> _Materials provided_:
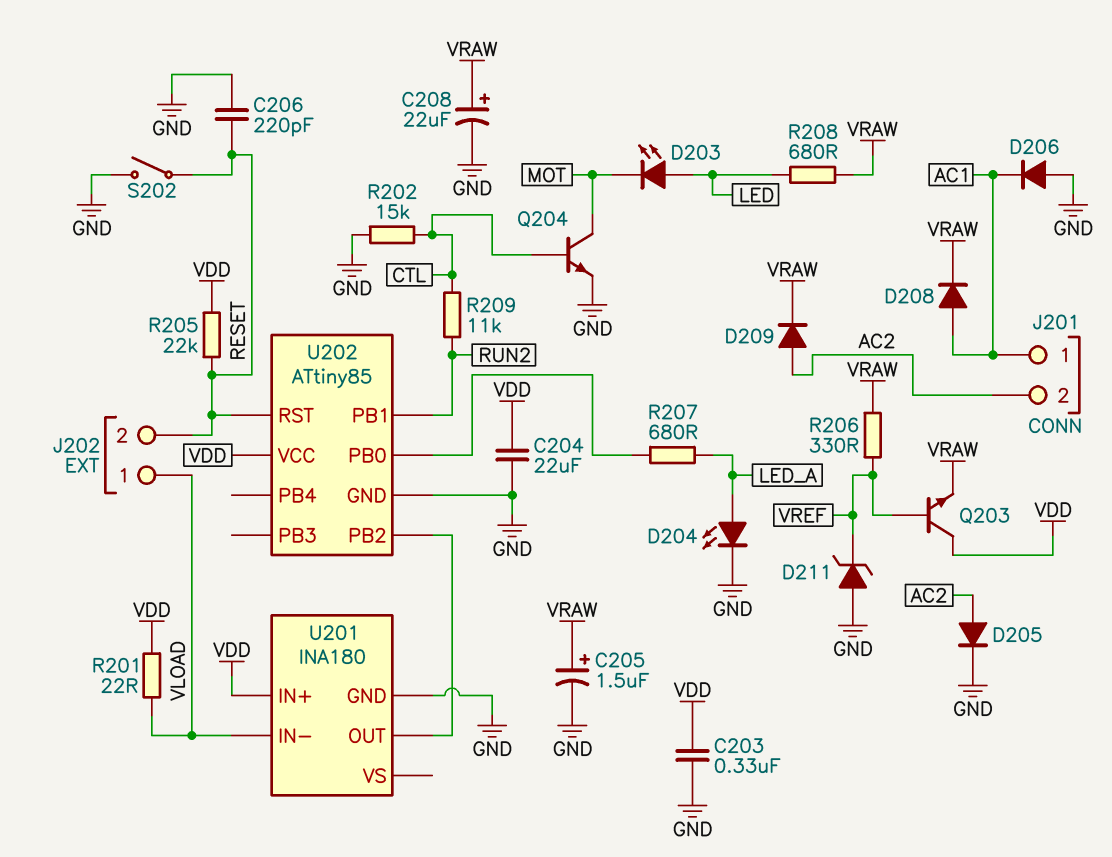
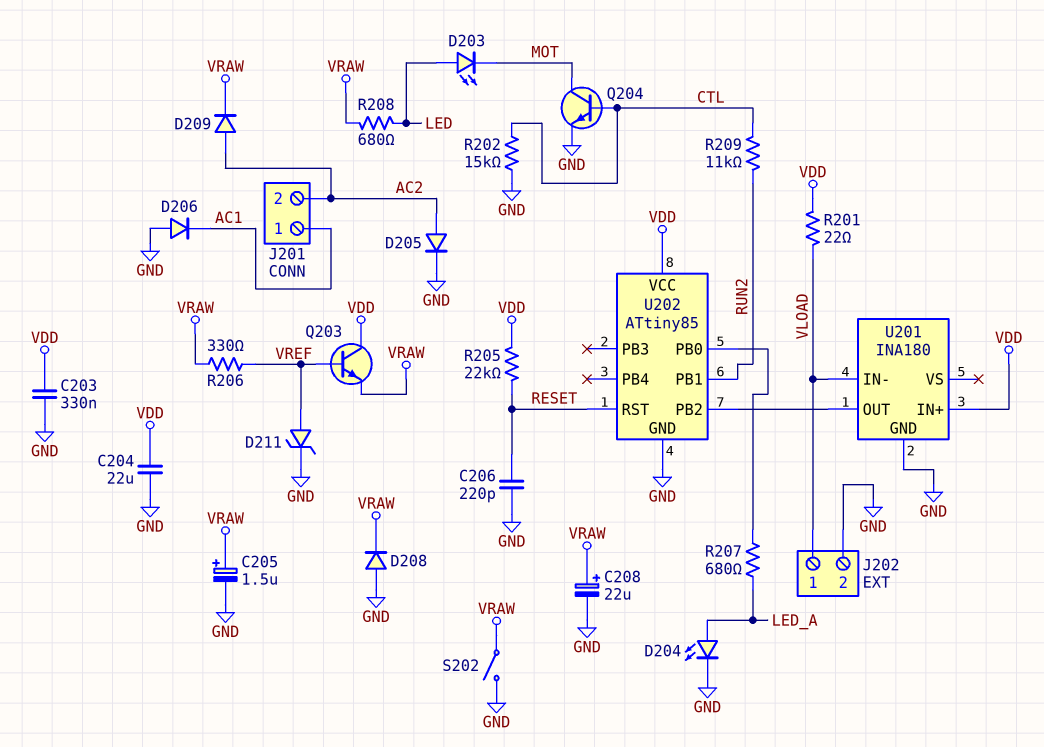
D208: diode (A AC1, K VRAW) -> diode (A GND, K VRAW)
D211: zener (A GND, K VREF) -> zener (A VREF, K GND)
J202 pin 2: RESET -> GND
S202: switch (GND, RESET) -> switch (GND, VRAW)

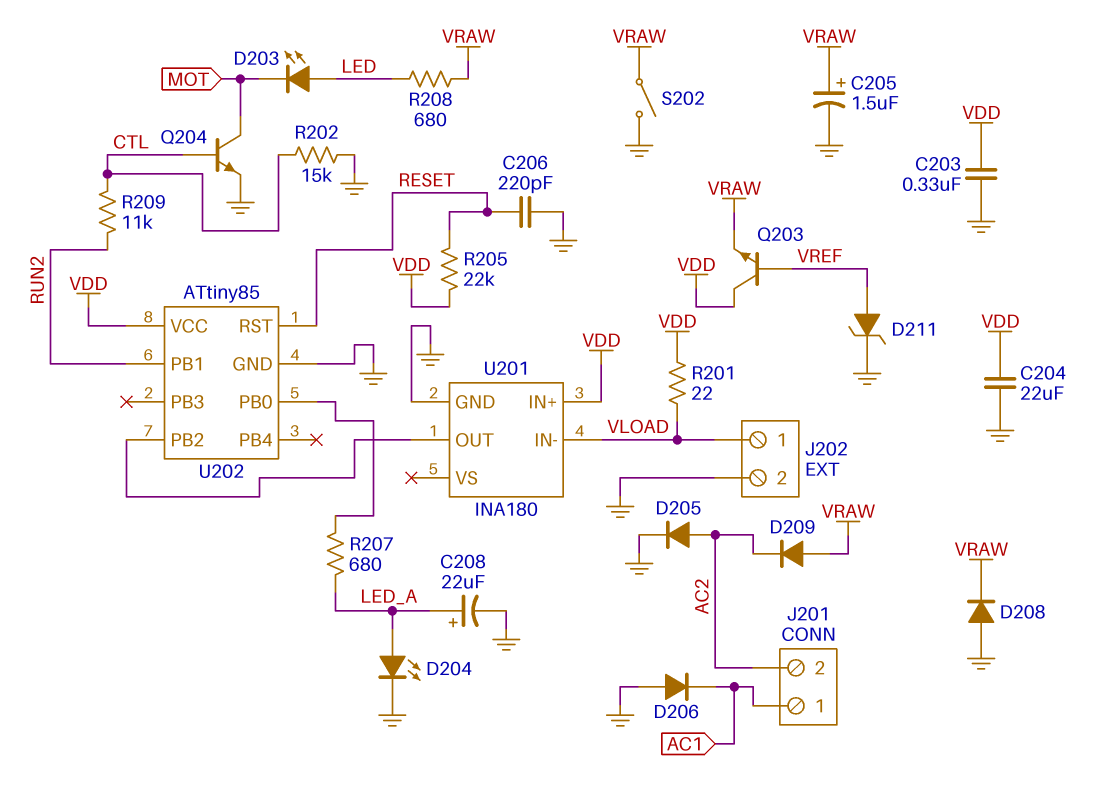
C208: 22uF (plus VRAW, minus GND) -> 22uF (plus LED_A, minus GND)
D209: diode (A AC2, K VRAW) -> diode (A VRAW, K AC2)
R206: 330 (VRAW, VREF) -> none

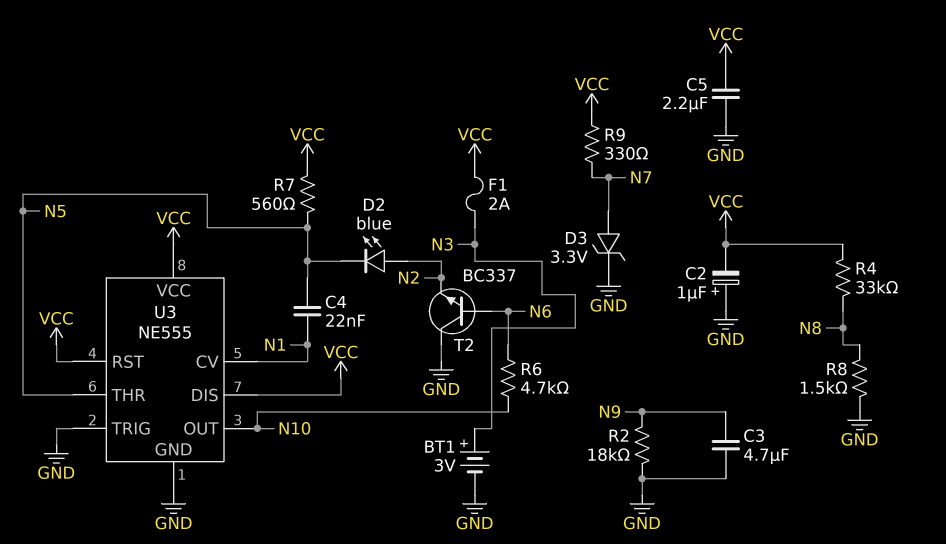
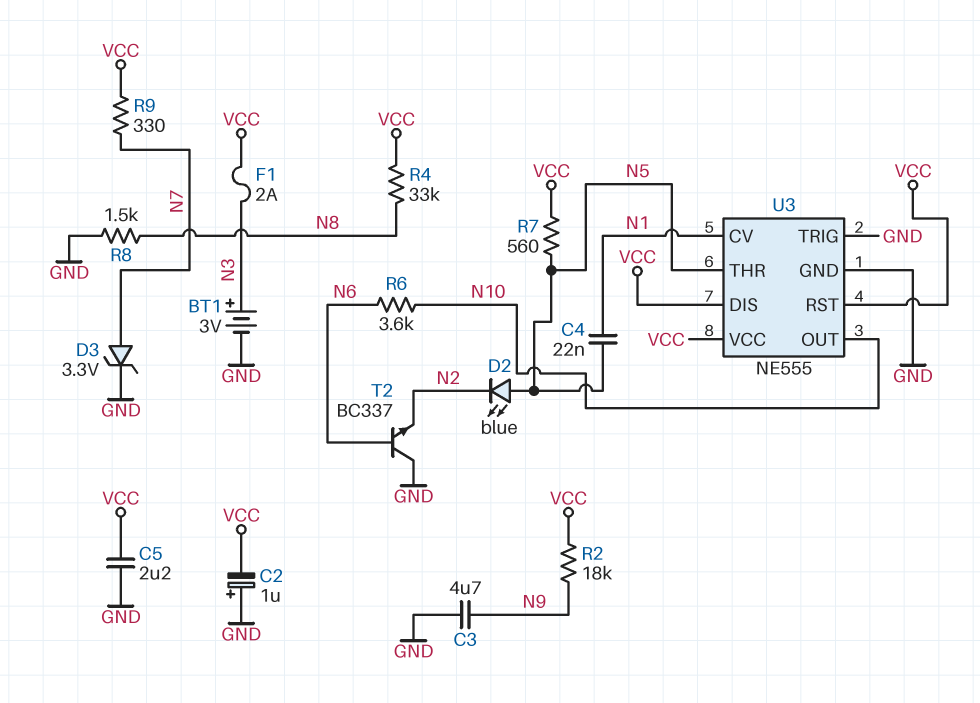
D2: LED blue (A N2, K N5) -> LED blue (A N5, K N2)
R2: 18k (GND, N9) -> 18k (N9, VCC)
R6: 4.7k (N6, N10) -> 3.6k (N6, N10)

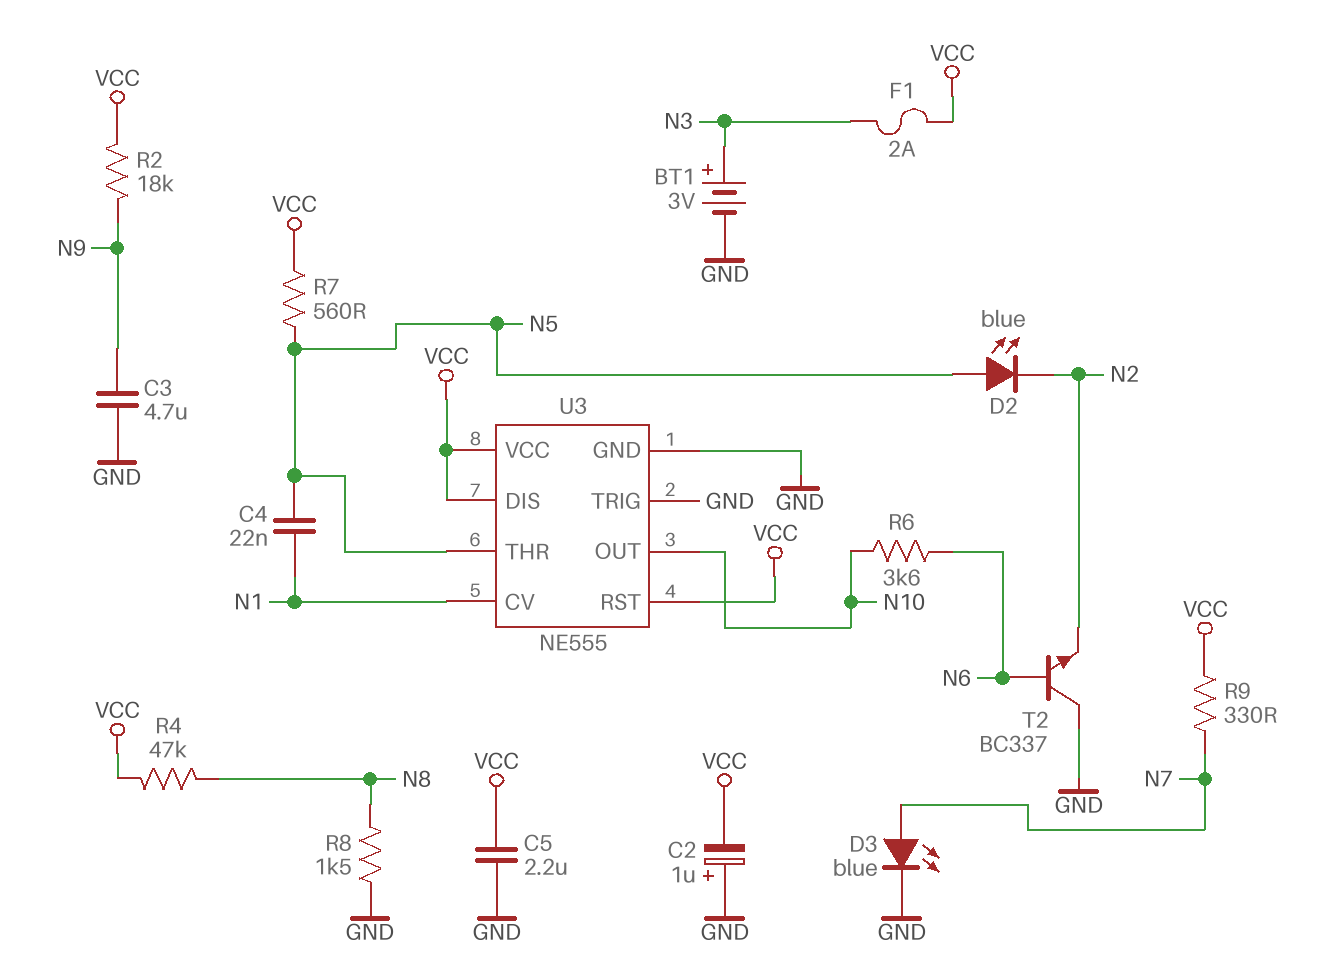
D3: zener 3.3V (A N7, K GND) -> LED blue (A N7, K GND)
R4: 33k (N8, VCC) -> 47k (N8, VCC)

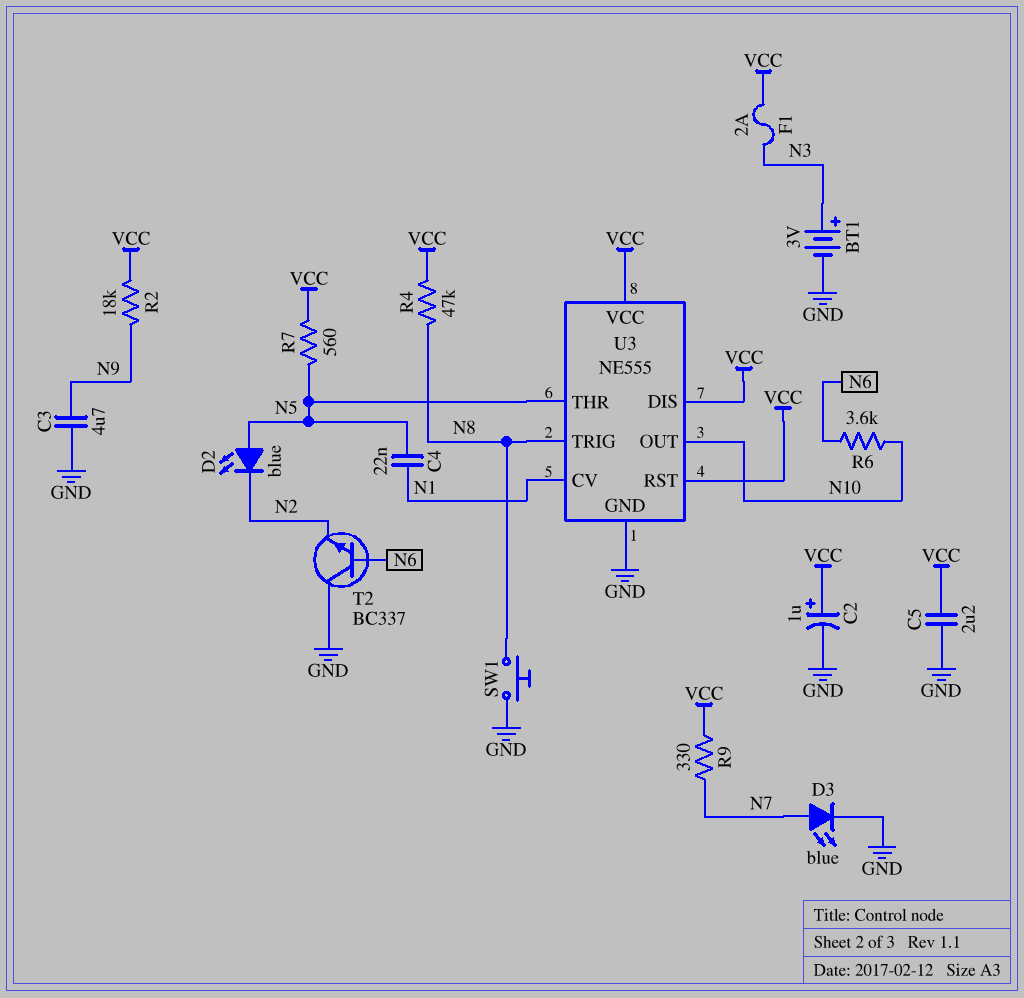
C2: 1uF (plus GND, minus VCC) -> 1uF (plus VCC, minus GND)
R8: 1.5k (GND, N8) -> none
SW1: none -> button (GND, N8)
U3 pin TRIG: GND -> N8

> _Exercise brief_: In the entries above, copy the lines from the one that contains "R8: 1.5k (GND, N8) -> none" through the last line, exactly as they appear.

> _Problem solution_:
R8: 1.5k (GND, N8) -> none
SW1: none -> button (GND, N8)
U3 pin TRIG: GND -> N8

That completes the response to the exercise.